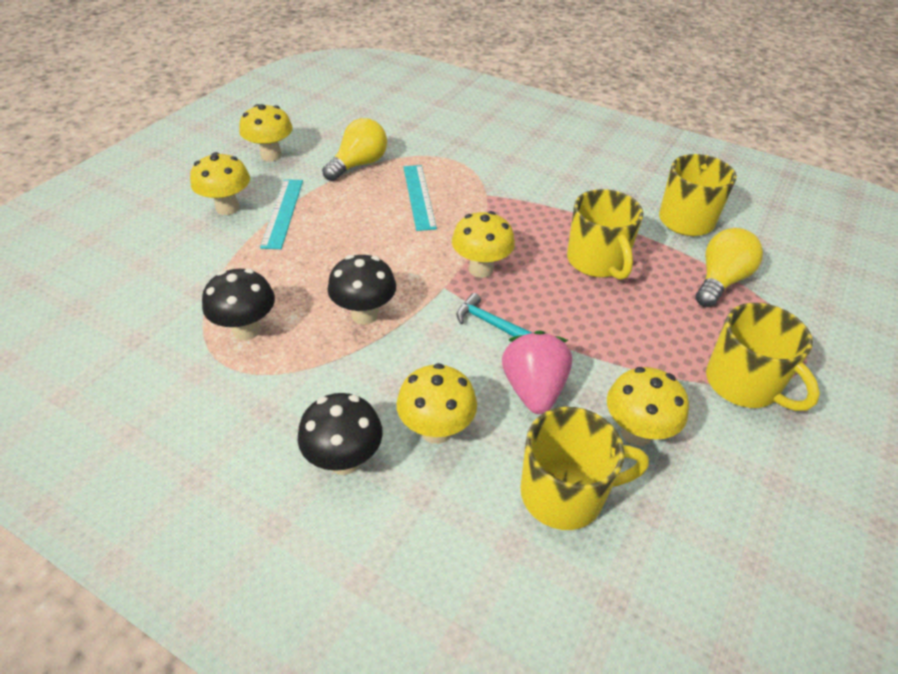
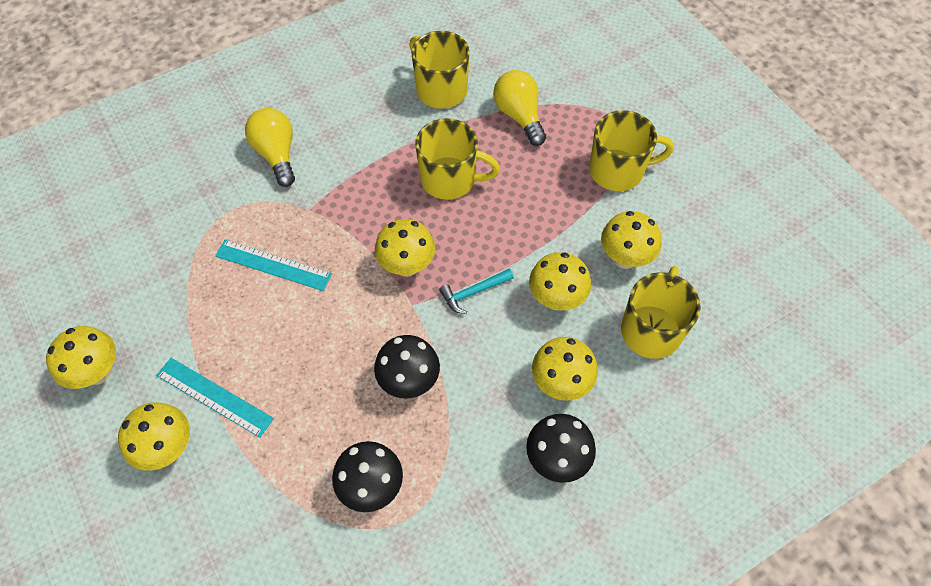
camera: 60 degrees left, 15 degrees up
(359, 164) = (180, 294): yellow light bulb -> yellow light bulb (277, 154)
(533, 389) = (556, 299): pink strawberry -> yellow mushroom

◆ Task prompt:
Repeat the material exactly and drop each image.

◆ Problem solution:
camera: 60 degrees left, 15 degrees up
(359, 164) = (180, 294): yellow light bulb -> yellow light bulb (277, 154)
(533, 389) = (556, 299): pink strawberry -> yellow mushroom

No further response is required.